### Data for analysis

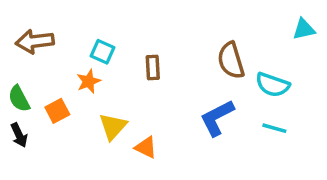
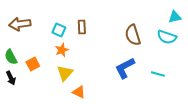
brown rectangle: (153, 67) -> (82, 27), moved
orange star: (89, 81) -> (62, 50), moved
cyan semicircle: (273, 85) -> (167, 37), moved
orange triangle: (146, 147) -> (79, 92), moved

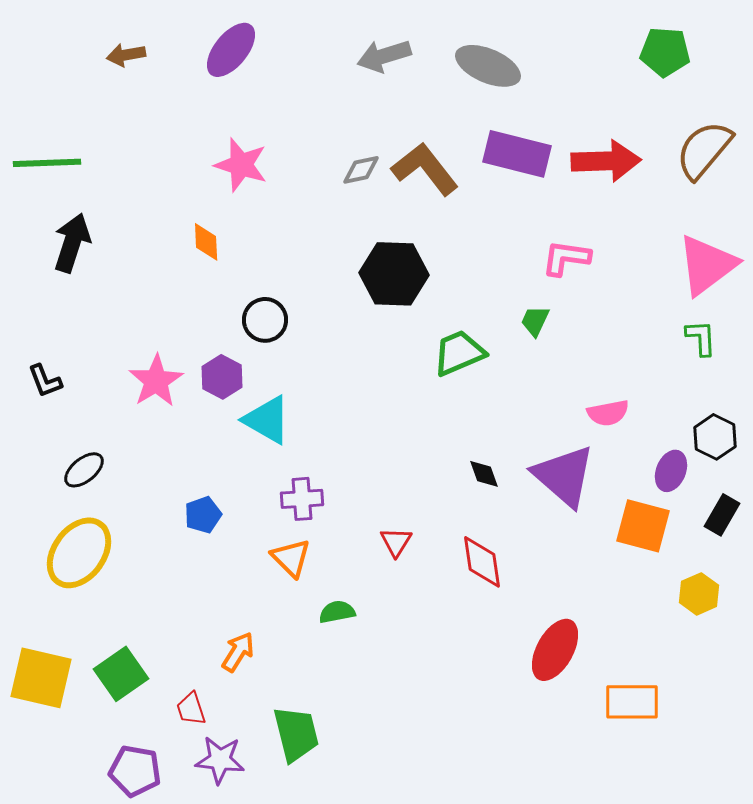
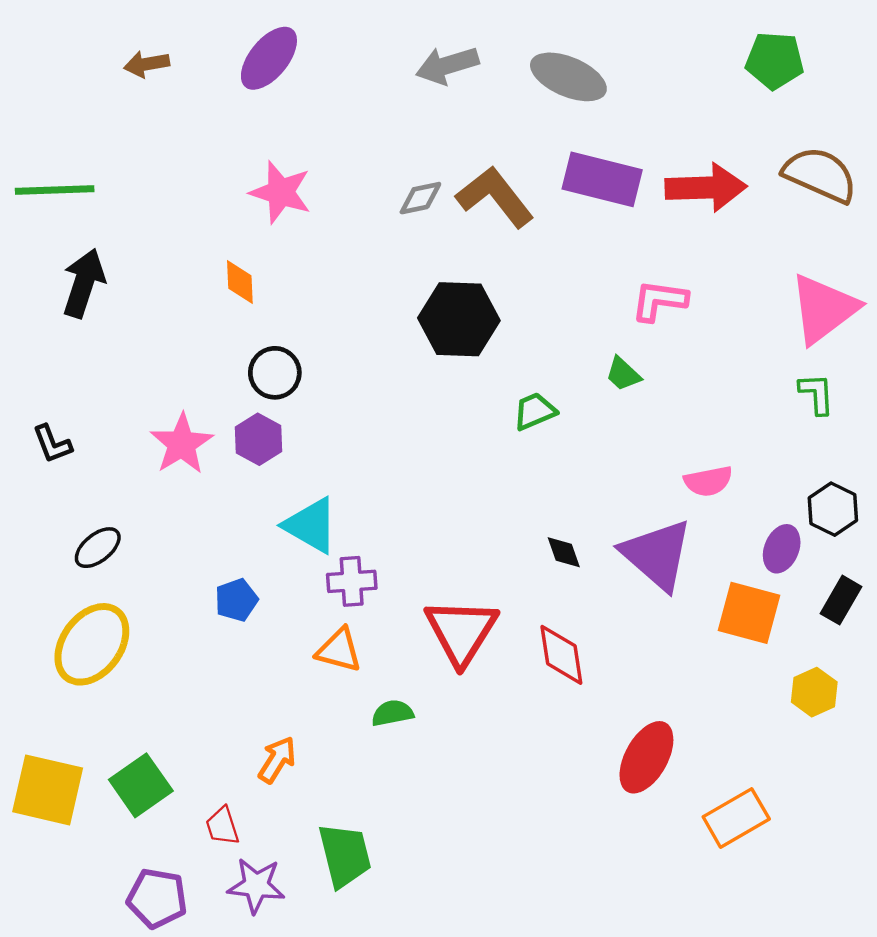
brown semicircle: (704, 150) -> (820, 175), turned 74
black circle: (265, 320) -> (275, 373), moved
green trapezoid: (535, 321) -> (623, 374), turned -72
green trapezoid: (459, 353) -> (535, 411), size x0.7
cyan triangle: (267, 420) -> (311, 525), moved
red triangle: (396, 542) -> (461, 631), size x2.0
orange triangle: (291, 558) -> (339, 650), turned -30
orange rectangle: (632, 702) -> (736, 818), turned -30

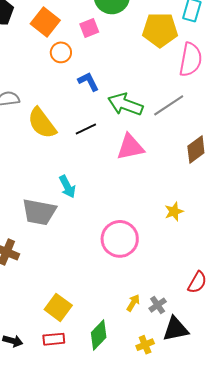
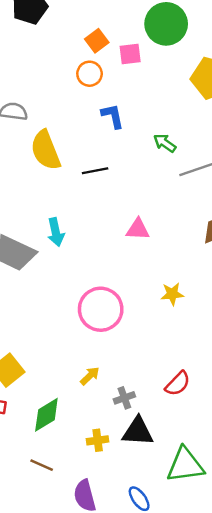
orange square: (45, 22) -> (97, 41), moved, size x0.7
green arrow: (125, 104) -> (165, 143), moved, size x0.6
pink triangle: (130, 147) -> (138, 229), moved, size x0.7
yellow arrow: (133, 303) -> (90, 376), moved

######

## [Instructions to follow]
If a record holds a picture, leave the picture out and copy everything else exactly.

## [Response]
brown rectangle: (153, 67) -> (82, 27), moved
orange star: (89, 81) -> (62, 50), moved
cyan semicircle: (273, 85) -> (167, 37), moved
orange triangle: (146, 147) -> (79, 92), moved

brown semicircle: (704, 150) -> (820, 175), turned 74
black circle: (265, 320) -> (275, 373), moved
green trapezoid: (535, 321) -> (623, 374), turned -72
green trapezoid: (459, 353) -> (535, 411), size x0.7
cyan triangle: (267, 420) -> (311, 525), moved
red triangle: (396, 542) -> (461, 631), size x2.0
orange triangle: (291, 558) -> (339, 650), turned -30
orange rectangle: (632, 702) -> (736, 818), turned -30

orange square: (45, 22) -> (97, 41), moved, size x0.7
green arrow: (125, 104) -> (165, 143), moved, size x0.6
pink triangle: (130, 147) -> (138, 229), moved, size x0.7
yellow arrow: (133, 303) -> (90, 376), moved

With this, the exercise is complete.